Please read the records below and return each line holding the string "green".
*** Data to examine
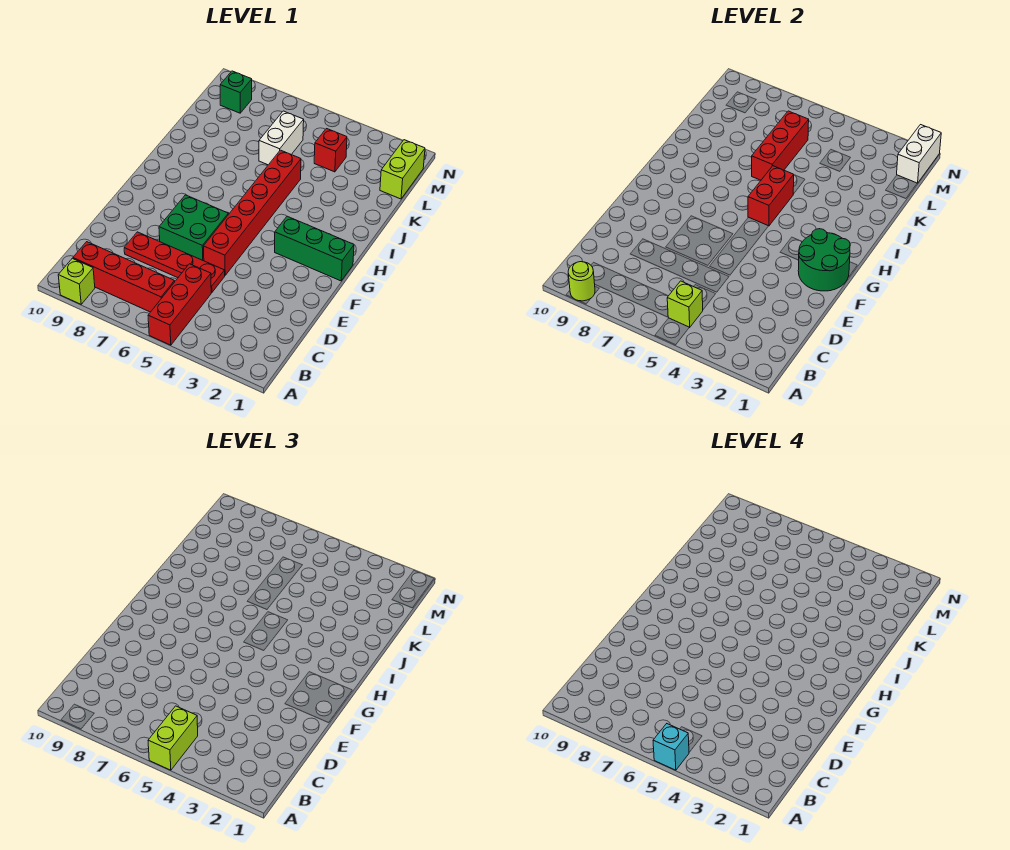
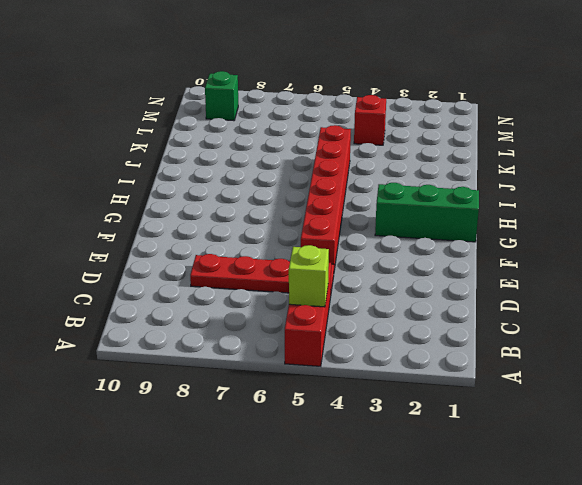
none -> lime brick A9 level 1
none -> red brick B6:B9 level 1
none -> green brick E6:F7 level 1

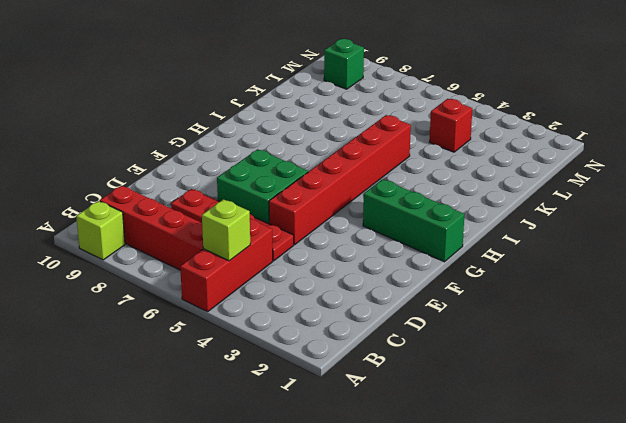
none -> white brick K6:L6 level 1
none -> lime brick L1:M1 level 1
none -> lime round brick A9 level 2

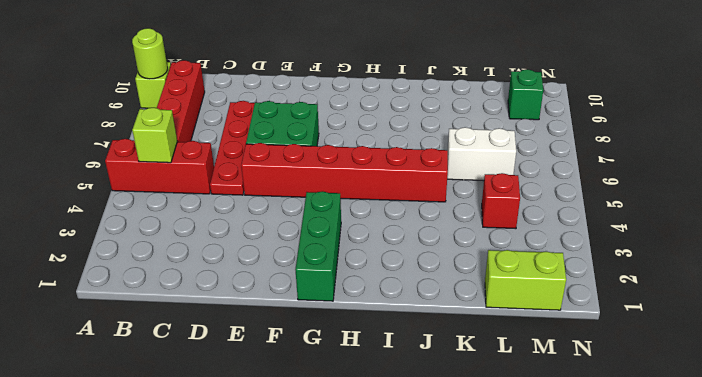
none -> green round brick F1:G2 level 2
none -> red brick H5:I5 level 2
none -> red brick J6:L6 level 2

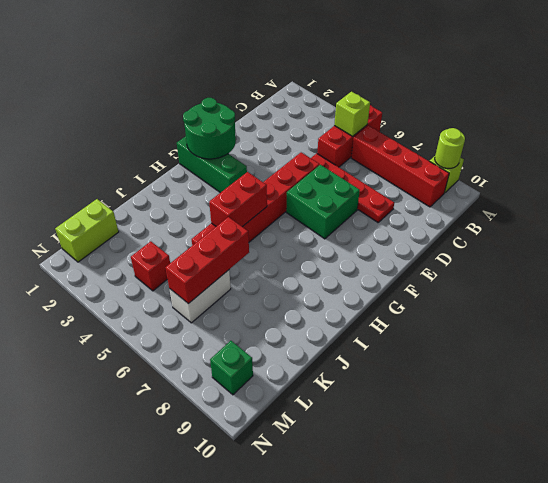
none -> white brick M1:N1 level 2
none -> lime brick A5:B5 level 3
none -> cyan brick A5 level 4

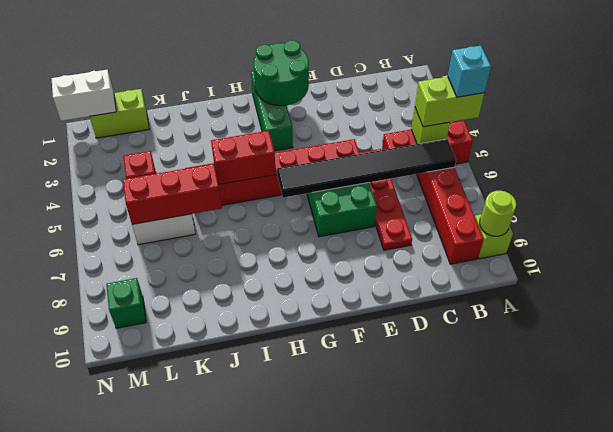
black tile B6:G6 level 2 -> none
******
- [Written reply]:
none -> green brick E6:F7 level 1
none -> green round brick F1:G2 level 2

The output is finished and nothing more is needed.